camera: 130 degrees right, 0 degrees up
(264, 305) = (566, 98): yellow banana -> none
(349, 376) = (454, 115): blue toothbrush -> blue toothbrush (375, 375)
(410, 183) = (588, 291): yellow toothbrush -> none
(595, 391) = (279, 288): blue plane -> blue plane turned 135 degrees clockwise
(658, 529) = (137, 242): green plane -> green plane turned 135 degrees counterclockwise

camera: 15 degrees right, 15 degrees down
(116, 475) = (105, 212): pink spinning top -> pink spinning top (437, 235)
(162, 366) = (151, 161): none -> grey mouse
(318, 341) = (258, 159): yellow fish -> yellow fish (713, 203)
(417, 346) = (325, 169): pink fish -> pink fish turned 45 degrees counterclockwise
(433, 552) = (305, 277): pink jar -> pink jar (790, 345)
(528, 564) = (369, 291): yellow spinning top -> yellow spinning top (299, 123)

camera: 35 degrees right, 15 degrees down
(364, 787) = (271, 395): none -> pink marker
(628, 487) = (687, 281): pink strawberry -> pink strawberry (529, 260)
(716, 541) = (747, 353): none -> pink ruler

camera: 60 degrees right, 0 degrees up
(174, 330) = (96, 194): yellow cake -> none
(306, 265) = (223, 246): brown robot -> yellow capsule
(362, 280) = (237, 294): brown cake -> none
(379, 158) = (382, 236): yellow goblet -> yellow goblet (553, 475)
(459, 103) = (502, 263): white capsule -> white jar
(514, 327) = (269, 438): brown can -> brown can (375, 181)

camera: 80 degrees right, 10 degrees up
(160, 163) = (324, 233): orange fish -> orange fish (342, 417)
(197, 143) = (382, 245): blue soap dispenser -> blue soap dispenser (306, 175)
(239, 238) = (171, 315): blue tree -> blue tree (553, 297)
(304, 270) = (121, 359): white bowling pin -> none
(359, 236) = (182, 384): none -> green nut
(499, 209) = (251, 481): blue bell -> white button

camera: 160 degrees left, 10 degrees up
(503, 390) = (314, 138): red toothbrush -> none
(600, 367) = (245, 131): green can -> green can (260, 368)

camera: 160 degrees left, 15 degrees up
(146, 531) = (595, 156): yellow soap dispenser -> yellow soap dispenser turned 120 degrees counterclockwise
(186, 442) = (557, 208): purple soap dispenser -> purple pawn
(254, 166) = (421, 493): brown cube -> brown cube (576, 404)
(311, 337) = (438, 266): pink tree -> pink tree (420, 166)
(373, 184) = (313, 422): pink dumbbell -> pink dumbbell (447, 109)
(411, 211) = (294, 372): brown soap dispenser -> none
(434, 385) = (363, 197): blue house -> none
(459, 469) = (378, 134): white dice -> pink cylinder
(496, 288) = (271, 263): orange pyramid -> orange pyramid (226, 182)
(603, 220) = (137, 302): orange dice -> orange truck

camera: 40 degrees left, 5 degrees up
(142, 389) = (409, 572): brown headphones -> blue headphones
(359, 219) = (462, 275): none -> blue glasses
● ● ● ● ●
■ **Task item**:
Copy the data above. Keep each line exact.

■ **Exercise solution**:
camera: 130 degrees right, 0 degrees up
(264, 305) = (566, 98): yellow banana -> none
(349, 376) = (454, 115): blue toothbrush -> blue toothbrush (375, 375)
(410, 183) = (588, 291): yellow toothbrush -> none
(595, 391) = (279, 288): blue plane -> blue plane turned 135 degrees clockwise
(658, 529) = (137, 242): green plane -> green plane turned 135 degrees counterclockwise

camera: 15 degrees right, 15 degrees down
(116, 475) = (105, 212): pink spinning top -> pink spinning top (437, 235)
(162, 366) = (151, 161): none -> grey mouse
(318, 341) = (258, 159): yellow fish -> yellow fish (713, 203)
(417, 346) = (325, 169): pink fish -> pink fish turned 45 degrees counterclockwise
(433, 552) = (305, 277): pink jar -> pink jar (790, 345)
(528, 564) = (369, 291): yellow spinning top -> yellow spinning top (299, 123)

camera: 35 degrees right, 15 degrees down
(364, 787) = (271, 395): none -> pink marker
(628, 487) = (687, 281): pink strawberry -> pink strawberry (529, 260)
(716, 541) = (747, 353): none -> pink ruler

camera: 60 degrees right, 0 degrees up
(174, 330) = (96, 194): yellow cake -> none
(306, 265) = (223, 246): brown robot -> yellow capsule
(362, 280) = (237, 294): brown cake -> none
(379, 158) = (382, 236): yellow goblet -> yellow goblet (553, 475)
(459, 103) = (502, 263): white capsule -> white jar
(514, 327) = (269, 438): brown can -> brown can (375, 181)

camera: 80 degrees right, 10 degrees up
(160, 163) = (324, 233): orange fish -> orange fish (342, 417)
(197, 143) = (382, 245): blue soap dispenser -> blue soap dispenser (306, 175)
(239, 238) = (171, 315): blue tree -> blue tree (553, 297)
(304, 270) = (121, 359): white bowling pin -> none
(359, 236) = (182, 384): none -> green nut
(499, 209) = (251, 481): blue bell -> white button

camera: 160 degrees left, 10 degrees up
(503, 390) = (314, 138): red toothbrush -> none
(600, 367) = (245, 131): green can -> green can (260, 368)

camera: 160 degrees left, 15 degrees up
(146, 531) = (595, 156): yellow soap dispenser -> yellow soap dispenser turned 120 degrees counterclockwise
(186, 442) = (557, 208): purple soap dispenser -> purple pawn
(254, 166) = (421, 493): brown cube -> brown cube (576, 404)
(311, 337) = (438, 266): pink tree -> pink tree (420, 166)
(373, 184) = (313, 422): pink dumbbell -> pink dumbbell (447, 109)
(411, 211) = (294, 372): brown soap dispenser -> none
(434, 385) = (363, 197): blue house -> none
(459, 469) = (378, 134): white dice -> pink cylinder
(496, 288) = (271, 263): orange pyramid -> orange pyramid (226, 182)
(603, 220) = (137, 302): orange dice -> orange truck

camera: 40 degrees left, 5 degrees up
(142, 389) = (409, 572): brown headphones -> blue headphones
(359, 219) = (462, 275): none -> blue glasses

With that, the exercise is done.